▶ Prompt:
Among the lines of the records, find all that carry the word "pink" and copy them.

(Extracted records)

________________

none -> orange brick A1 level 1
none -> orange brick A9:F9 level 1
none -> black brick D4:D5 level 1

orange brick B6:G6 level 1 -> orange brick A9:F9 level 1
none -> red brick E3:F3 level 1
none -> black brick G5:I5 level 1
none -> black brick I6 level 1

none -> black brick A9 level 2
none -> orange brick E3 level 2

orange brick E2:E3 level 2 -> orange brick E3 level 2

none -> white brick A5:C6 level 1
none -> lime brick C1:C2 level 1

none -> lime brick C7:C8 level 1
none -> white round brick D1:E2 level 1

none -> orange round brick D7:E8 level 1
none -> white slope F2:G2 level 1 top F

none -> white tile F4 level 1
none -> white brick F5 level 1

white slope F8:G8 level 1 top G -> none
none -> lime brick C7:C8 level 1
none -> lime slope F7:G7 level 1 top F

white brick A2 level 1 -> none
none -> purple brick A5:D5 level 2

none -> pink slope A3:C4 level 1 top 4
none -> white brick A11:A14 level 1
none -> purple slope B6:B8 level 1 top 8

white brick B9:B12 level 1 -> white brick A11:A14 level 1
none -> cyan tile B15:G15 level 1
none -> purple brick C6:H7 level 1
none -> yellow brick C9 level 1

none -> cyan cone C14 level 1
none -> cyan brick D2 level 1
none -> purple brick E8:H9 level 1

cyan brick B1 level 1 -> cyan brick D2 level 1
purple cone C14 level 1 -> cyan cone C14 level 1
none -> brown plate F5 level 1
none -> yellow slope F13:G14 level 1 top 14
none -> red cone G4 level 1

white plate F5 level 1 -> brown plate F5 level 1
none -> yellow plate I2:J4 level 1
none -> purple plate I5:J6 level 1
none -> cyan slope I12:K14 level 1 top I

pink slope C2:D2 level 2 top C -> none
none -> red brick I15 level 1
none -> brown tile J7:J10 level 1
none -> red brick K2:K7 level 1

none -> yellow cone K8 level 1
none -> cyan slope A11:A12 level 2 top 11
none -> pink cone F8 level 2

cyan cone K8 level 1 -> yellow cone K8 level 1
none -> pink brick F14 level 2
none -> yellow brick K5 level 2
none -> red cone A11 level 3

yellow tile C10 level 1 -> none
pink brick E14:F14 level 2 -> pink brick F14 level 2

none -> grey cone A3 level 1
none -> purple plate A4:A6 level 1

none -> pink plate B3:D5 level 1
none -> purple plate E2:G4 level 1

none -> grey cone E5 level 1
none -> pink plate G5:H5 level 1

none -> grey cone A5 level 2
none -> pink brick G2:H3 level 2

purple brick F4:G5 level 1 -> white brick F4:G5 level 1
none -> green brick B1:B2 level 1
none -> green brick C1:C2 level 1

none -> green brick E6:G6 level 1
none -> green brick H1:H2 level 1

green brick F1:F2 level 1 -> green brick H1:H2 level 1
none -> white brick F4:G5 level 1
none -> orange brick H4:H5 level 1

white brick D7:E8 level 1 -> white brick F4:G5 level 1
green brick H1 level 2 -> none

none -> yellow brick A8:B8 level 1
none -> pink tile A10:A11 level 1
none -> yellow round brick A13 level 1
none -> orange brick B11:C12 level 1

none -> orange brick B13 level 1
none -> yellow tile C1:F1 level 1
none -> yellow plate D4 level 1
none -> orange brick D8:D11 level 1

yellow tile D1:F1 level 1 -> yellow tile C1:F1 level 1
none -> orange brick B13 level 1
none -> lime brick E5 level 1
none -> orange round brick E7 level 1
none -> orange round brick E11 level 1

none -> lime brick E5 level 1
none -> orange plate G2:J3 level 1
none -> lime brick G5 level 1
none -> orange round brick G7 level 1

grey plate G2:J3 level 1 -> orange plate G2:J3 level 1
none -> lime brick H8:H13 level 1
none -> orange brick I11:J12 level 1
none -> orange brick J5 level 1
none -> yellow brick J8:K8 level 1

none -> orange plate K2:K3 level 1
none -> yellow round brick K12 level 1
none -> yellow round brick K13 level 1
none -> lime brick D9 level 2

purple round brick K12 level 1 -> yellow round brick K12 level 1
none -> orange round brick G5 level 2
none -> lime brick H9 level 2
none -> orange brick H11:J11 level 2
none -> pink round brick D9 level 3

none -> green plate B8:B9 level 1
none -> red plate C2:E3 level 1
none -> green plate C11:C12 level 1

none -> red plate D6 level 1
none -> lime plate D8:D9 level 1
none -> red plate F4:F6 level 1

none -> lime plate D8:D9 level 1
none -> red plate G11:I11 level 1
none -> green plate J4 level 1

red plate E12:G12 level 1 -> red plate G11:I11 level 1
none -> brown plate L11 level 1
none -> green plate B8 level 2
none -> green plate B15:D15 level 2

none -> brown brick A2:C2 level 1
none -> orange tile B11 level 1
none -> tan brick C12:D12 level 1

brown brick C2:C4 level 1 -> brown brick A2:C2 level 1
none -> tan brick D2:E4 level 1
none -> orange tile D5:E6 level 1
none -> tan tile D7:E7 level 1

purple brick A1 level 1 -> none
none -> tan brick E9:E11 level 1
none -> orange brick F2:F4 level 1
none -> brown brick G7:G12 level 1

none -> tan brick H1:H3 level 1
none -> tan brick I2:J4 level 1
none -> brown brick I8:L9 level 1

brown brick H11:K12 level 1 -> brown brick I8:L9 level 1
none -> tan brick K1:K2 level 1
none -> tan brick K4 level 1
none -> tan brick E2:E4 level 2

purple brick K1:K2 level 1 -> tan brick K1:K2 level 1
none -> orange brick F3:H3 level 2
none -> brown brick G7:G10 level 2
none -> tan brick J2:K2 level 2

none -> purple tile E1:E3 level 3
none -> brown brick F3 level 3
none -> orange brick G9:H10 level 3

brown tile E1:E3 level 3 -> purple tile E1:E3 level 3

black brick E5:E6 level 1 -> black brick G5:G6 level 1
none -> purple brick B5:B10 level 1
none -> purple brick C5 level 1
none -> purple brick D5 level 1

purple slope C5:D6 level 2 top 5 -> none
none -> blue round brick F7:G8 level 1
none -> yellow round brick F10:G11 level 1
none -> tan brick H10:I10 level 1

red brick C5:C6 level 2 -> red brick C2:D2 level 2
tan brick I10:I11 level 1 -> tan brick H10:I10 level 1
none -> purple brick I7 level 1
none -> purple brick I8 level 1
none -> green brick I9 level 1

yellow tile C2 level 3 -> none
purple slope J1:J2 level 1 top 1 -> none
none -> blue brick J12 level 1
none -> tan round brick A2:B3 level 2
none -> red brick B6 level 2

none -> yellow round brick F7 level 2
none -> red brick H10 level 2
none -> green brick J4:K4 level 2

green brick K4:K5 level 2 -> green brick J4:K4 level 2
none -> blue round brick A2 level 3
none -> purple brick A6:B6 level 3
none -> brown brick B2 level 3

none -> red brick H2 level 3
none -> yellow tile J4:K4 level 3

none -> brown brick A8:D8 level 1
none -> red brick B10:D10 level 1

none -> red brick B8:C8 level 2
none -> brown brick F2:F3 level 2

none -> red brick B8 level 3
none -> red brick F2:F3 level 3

________________

▶ Result of the task:
none -> pink slope A3:C4 level 1 top 4
pink slope C2:D2 level 2 top C -> none
none -> pink cone F8 level 2
none -> pink brick F14 level 2
pink brick E14:F14 level 2 -> pink brick F14 level 2
none -> pink plate B3:D5 level 1
none -> pink plate G5:H5 level 1
none -> pink brick G2:H3 level 2
none -> pink tile A10:A11 level 1
none -> pink round brick D9 level 3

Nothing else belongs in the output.